> _What the task asks_
Please repeat the data exactly. Any picture in it stays out.

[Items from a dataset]

:::

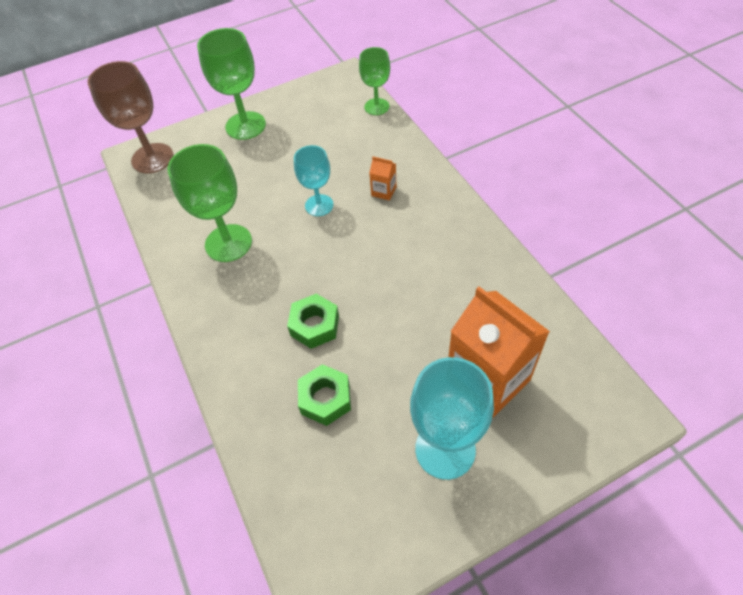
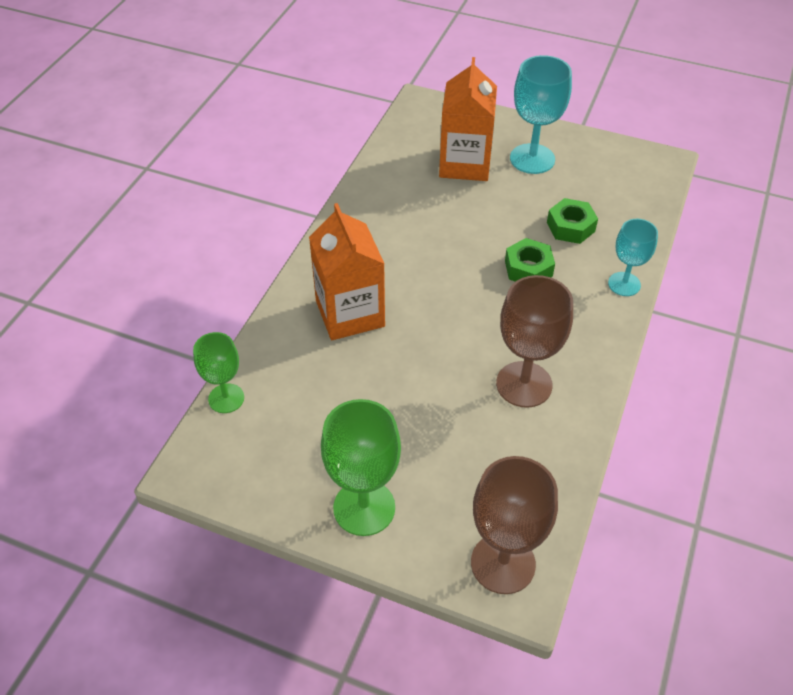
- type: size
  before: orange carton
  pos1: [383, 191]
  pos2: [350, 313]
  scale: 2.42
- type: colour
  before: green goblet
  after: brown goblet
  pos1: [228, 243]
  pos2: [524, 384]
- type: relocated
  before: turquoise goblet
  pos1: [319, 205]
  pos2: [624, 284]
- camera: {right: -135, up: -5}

:::

> _Worked solution_
- type: size
  before: orange carton
  pos1: [383, 191]
  pos2: [350, 313]
  scale: 2.42
- type: colour
  before: green goblet
  after: brown goblet
  pos1: [228, 243]
  pos2: [524, 384]
- type: relocated
  before: turquoise goblet
  pos1: [319, 205]
  pos2: [624, 284]
- camera: {right: -135, up: -5}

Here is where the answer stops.